== PROVIDED RECORDS ==
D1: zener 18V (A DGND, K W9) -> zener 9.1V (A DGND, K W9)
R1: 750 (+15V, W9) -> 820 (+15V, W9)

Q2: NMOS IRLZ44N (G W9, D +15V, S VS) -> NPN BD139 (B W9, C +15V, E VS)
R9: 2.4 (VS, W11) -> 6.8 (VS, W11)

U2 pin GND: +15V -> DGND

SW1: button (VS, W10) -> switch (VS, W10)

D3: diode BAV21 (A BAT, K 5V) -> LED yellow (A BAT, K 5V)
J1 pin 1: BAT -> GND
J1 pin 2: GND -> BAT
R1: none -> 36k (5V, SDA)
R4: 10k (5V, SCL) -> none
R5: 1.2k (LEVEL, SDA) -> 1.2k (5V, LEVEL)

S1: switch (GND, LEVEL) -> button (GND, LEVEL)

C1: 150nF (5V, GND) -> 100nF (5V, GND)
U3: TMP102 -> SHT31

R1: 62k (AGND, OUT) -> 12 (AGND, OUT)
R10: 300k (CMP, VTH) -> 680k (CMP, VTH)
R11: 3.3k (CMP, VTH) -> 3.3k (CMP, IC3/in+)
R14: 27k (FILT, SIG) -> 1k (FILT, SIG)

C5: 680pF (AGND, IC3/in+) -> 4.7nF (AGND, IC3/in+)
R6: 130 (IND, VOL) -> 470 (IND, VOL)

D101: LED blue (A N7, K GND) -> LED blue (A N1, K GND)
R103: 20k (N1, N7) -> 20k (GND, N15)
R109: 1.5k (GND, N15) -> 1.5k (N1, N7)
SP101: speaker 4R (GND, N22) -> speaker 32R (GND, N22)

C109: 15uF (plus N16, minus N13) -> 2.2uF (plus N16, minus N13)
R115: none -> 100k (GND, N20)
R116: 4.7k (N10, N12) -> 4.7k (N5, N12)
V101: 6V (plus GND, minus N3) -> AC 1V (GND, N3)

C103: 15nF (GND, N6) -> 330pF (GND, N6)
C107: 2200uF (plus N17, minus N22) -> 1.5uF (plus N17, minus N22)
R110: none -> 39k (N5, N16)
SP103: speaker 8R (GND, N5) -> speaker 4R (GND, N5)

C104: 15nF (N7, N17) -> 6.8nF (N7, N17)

== WHAT TO DO ==
Only this range is to be output: the line that contains "C1: 150nF (5V, GND) -> 100nF (5V, GND)" through the last line of the records above, both inclusive.

== COMPLETED EXERCISE ==
C1: 150nF (5V, GND) -> 100nF (5V, GND)
U3: TMP102 -> SHT31

R1: 62k (AGND, OUT) -> 12 (AGND, OUT)
R10: 300k (CMP, VTH) -> 680k (CMP, VTH)
R11: 3.3k (CMP, VTH) -> 3.3k (CMP, IC3/in+)
R14: 27k (FILT, SIG) -> 1k (FILT, SIG)

C5: 680pF (AGND, IC3/in+) -> 4.7nF (AGND, IC3/in+)
R6: 130 (IND, VOL) -> 470 (IND, VOL)

D101: LED blue (A N7, K GND) -> LED blue (A N1, K GND)
R103: 20k (N1, N7) -> 20k (GND, N15)
R109: 1.5k (GND, N15) -> 1.5k (N1, N7)
SP101: speaker 4R (GND, N22) -> speaker 32R (GND, N22)

C109: 15uF (plus N16, minus N13) -> 2.2uF (plus N16, minus N13)
R115: none -> 100k (GND, N20)
R116: 4.7k (N10, N12) -> 4.7k (N5, N12)
V101: 6V (plus GND, minus N3) -> AC 1V (GND, N3)

C103: 15nF (GND, N6) -> 330pF (GND, N6)
C107: 2200uF (plus N17, minus N22) -> 1.5uF (plus N17, minus N22)
R110: none -> 39k (N5, N16)
SP103: speaker 8R (GND, N5) -> speaker 4R (GND, N5)

C104: 15nF (N7, N17) -> 6.8nF (N7, N17)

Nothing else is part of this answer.